→ **Data provided**
::::::::::

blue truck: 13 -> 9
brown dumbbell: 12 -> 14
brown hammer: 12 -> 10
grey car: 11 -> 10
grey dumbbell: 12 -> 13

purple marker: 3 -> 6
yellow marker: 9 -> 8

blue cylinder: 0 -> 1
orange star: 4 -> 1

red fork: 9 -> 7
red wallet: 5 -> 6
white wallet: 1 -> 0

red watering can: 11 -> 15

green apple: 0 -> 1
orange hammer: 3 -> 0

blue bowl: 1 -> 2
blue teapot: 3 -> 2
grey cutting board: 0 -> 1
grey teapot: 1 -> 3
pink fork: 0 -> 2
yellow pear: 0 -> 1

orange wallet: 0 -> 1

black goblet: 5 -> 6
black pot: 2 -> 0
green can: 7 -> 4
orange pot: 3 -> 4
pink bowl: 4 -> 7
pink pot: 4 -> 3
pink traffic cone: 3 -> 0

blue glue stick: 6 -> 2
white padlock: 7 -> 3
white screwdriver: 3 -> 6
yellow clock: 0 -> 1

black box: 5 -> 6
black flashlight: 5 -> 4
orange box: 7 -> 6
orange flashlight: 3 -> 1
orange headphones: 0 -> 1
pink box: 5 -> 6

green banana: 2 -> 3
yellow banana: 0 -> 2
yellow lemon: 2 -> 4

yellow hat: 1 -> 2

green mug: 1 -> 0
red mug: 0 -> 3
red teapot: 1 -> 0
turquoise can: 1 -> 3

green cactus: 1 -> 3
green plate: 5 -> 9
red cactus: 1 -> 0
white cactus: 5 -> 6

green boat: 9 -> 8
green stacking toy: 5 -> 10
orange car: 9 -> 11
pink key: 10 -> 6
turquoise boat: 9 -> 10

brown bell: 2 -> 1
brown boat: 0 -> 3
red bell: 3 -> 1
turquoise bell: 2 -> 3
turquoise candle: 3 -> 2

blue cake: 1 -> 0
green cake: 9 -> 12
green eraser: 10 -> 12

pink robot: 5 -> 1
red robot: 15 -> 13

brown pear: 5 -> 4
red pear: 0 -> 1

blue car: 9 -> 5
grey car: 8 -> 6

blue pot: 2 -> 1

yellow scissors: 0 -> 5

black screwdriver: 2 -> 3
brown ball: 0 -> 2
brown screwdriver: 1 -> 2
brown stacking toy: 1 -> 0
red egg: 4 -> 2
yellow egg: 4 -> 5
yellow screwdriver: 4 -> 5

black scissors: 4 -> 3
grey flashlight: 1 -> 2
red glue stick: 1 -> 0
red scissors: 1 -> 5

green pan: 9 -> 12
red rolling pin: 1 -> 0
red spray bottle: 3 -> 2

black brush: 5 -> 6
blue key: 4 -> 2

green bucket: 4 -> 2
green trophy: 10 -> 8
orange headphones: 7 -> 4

::::::::::

→ **Exercise prompt**
Using the data above, extract exactly the lines from the one that holds "red watering can: 11 -> 15" to the one that holds "orange headphones: 0 -> 1", both ends included, and no others.

→ **The answer**
red watering can: 11 -> 15

green apple: 0 -> 1
orange hammer: 3 -> 0

blue bowl: 1 -> 2
blue teapot: 3 -> 2
grey cutting board: 0 -> 1
grey teapot: 1 -> 3
pink fork: 0 -> 2
yellow pear: 0 -> 1

orange wallet: 0 -> 1

black goblet: 5 -> 6
black pot: 2 -> 0
green can: 7 -> 4
orange pot: 3 -> 4
pink bowl: 4 -> 7
pink pot: 4 -> 3
pink traffic cone: 3 -> 0

blue glue stick: 6 -> 2
white padlock: 7 -> 3
white screwdriver: 3 -> 6
yellow clock: 0 -> 1

black box: 5 -> 6
black flashlight: 5 -> 4
orange box: 7 -> 6
orange flashlight: 3 -> 1
orange headphones: 0 -> 1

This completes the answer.